[Stored data entries]
****************************************

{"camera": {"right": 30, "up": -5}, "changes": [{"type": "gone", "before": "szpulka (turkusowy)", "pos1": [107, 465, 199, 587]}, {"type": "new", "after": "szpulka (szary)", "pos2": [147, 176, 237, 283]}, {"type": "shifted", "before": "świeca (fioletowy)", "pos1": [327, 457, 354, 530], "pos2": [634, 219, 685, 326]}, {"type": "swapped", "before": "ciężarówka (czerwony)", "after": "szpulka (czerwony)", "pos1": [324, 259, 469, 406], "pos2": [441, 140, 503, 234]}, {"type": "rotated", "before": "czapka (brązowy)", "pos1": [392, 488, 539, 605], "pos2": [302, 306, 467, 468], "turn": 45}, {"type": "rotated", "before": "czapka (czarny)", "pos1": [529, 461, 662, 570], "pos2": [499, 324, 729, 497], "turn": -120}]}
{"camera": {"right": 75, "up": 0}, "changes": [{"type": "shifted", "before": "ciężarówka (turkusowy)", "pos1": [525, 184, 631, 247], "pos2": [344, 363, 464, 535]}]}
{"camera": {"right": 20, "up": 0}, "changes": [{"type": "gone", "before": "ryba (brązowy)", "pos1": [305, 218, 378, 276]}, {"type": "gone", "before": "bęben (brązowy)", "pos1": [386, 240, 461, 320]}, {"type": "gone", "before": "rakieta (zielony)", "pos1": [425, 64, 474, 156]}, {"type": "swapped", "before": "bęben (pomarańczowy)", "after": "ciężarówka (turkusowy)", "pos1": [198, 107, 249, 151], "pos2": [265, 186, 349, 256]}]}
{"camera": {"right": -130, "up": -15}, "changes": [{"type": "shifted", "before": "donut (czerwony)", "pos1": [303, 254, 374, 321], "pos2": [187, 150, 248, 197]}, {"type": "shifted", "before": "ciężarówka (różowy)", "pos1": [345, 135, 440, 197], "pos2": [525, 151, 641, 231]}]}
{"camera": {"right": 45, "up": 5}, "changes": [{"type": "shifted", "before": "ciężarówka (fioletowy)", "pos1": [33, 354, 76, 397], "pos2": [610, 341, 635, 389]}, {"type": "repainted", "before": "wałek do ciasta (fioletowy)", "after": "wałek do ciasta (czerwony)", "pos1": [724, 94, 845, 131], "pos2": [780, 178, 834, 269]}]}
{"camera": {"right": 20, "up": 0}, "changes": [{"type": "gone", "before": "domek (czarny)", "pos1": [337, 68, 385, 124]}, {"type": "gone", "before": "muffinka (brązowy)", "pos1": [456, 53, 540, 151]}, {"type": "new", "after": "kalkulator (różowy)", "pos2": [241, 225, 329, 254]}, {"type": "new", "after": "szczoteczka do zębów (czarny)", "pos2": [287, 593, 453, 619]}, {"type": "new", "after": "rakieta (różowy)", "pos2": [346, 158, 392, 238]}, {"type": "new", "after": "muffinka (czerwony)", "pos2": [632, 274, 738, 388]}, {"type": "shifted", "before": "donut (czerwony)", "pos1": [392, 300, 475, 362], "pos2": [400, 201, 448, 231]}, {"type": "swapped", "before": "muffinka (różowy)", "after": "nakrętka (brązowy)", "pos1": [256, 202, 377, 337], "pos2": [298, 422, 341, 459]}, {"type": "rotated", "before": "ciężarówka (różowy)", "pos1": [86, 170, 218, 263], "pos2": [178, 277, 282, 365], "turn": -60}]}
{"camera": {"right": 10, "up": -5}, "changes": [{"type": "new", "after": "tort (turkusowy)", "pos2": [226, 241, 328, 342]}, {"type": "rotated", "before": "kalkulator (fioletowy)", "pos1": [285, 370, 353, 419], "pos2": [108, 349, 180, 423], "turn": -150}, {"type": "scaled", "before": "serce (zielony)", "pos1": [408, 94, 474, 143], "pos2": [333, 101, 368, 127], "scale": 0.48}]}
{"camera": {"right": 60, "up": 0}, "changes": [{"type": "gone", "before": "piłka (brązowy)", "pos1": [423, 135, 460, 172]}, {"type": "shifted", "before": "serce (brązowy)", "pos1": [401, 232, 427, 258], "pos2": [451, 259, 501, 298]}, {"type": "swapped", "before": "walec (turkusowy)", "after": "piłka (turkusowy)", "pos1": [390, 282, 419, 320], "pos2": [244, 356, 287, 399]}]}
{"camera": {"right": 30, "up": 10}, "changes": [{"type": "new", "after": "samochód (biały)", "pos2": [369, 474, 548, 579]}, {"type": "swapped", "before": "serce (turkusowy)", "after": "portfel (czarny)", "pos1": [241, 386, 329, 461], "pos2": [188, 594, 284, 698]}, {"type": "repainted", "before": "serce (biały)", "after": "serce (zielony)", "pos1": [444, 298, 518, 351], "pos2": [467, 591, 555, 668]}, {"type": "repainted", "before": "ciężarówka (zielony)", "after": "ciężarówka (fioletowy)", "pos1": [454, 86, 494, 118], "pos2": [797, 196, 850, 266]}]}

****************************************

_Required action_: Every line above should be written out again exactly as it stands.

_Task response_:
{"camera": {"right": 30, "up": -5}, "changes": [{"type": "gone", "before": "szpulka (turkusowy)", "pos1": [107, 465, 199, 587]}, {"type": "new", "after": "szpulka (szary)", "pos2": [147, 176, 237, 283]}, {"type": "shifted", "before": "świeca (fioletowy)", "pos1": [327, 457, 354, 530], "pos2": [634, 219, 685, 326]}, {"type": "swapped", "before": "ciężarówka (czerwony)", "after": "szpulka (czerwony)", "pos1": [324, 259, 469, 406], "pos2": [441, 140, 503, 234]}, {"type": "rotated", "before": "czapka (brązowy)", "pos1": [392, 488, 539, 605], "pos2": [302, 306, 467, 468], "turn": 45}, {"type": "rotated", "before": "czapka (czarny)", "pos1": [529, 461, 662, 570], "pos2": [499, 324, 729, 497], "turn": -120}]}
{"camera": {"right": 75, "up": 0}, "changes": [{"type": "shifted", "before": "ciężarówka (turkusowy)", "pos1": [525, 184, 631, 247], "pos2": [344, 363, 464, 535]}]}
{"camera": {"right": 20, "up": 0}, "changes": [{"type": "gone", "before": "ryba (brązowy)", "pos1": [305, 218, 378, 276]}, {"type": "gone", "before": "bęben (brązowy)", "pos1": [386, 240, 461, 320]}, {"type": "gone", "before": "rakieta (zielony)", "pos1": [425, 64, 474, 156]}, {"type": "swapped", "before": "bęben (pomarańczowy)", "after": "ciężarówka (turkusowy)", "pos1": [198, 107, 249, 151], "pos2": [265, 186, 349, 256]}]}
{"camera": {"right": -130, "up": -15}, "changes": [{"type": "shifted", "before": "donut (czerwony)", "pos1": [303, 254, 374, 321], "pos2": [187, 150, 248, 197]}, {"type": "shifted", "before": "ciężarówka (różowy)", "pos1": [345, 135, 440, 197], "pos2": [525, 151, 641, 231]}]}
{"camera": {"right": 45, "up": 5}, "changes": [{"type": "shifted", "before": "ciężarówka (fioletowy)", "pos1": [33, 354, 76, 397], "pos2": [610, 341, 635, 389]}, {"type": "repainted", "before": "wałek do ciasta (fioletowy)", "after": "wałek do ciasta (czerwony)", "pos1": [724, 94, 845, 131], "pos2": [780, 178, 834, 269]}]}
{"camera": {"right": 20, "up": 0}, "changes": [{"type": "gone", "before": "domek (czarny)", "pos1": [337, 68, 385, 124]}, {"type": "gone", "before": "muffinka (brązowy)", "pos1": [456, 53, 540, 151]}, {"type": "new", "after": "kalkulator (różowy)", "pos2": [241, 225, 329, 254]}, {"type": "new", "after": "szczoteczka do zębów (czarny)", "pos2": [287, 593, 453, 619]}, {"type": "new", "after": "rakieta (różowy)", "pos2": [346, 158, 392, 238]}, {"type": "new", "after": "muffinka (czerwony)", "pos2": [632, 274, 738, 388]}, {"type": "shifted", "before": "donut (czerwony)", "pos1": [392, 300, 475, 362], "pos2": [400, 201, 448, 231]}, {"type": "swapped", "before": "muffinka (różowy)", "after": "nakrętka (brązowy)", "pos1": [256, 202, 377, 337], "pos2": [298, 422, 341, 459]}, {"type": "rotated", "before": "ciężarówka (różowy)", "pos1": [86, 170, 218, 263], "pos2": [178, 277, 282, 365], "turn": -60}]}
{"camera": {"right": 10, "up": -5}, "changes": [{"type": "new", "after": "tort (turkusowy)", "pos2": [226, 241, 328, 342]}, {"type": "rotated", "before": "kalkulator (fioletowy)", "pos1": [285, 370, 353, 419], "pos2": [108, 349, 180, 423], "turn": -150}, {"type": "scaled", "before": "serce (zielony)", "pos1": [408, 94, 474, 143], "pos2": [333, 101, 368, 127], "scale": 0.48}]}
{"camera": {"right": 60, "up": 0}, "changes": [{"type": "gone", "before": "piłka (brązowy)", "pos1": [423, 135, 460, 172]}, {"type": "shifted", "before": "serce (brązowy)", "pos1": [401, 232, 427, 258], "pos2": [451, 259, 501, 298]}, {"type": "swapped", "before": "walec (turkusowy)", "after": "piłka (turkusowy)", "pos1": [390, 282, 419, 320], "pos2": [244, 356, 287, 399]}]}
{"camera": {"right": 30, "up": 10}, "changes": [{"type": "new", "after": "samochód (biały)", "pos2": [369, 474, 548, 579]}, {"type": "swapped", "before": "serce (turkusowy)", "after": "portfel (czarny)", "pos1": [241, 386, 329, 461], "pos2": [188, 594, 284, 698]}, {"type": "repainted", "before": "serce (biały)", "after": "serce (zielony)", "pos1": [444, 298, 518, 351], "pos2": [467, 591, 555, 668]}, {"type": "repainted", "before": "ciężarówka (zielony)", "after": "ciężarówka (fioletowy)", "pos1": [454, 86, 494, 118], "pos2": [797, 196, 850, 266]}]}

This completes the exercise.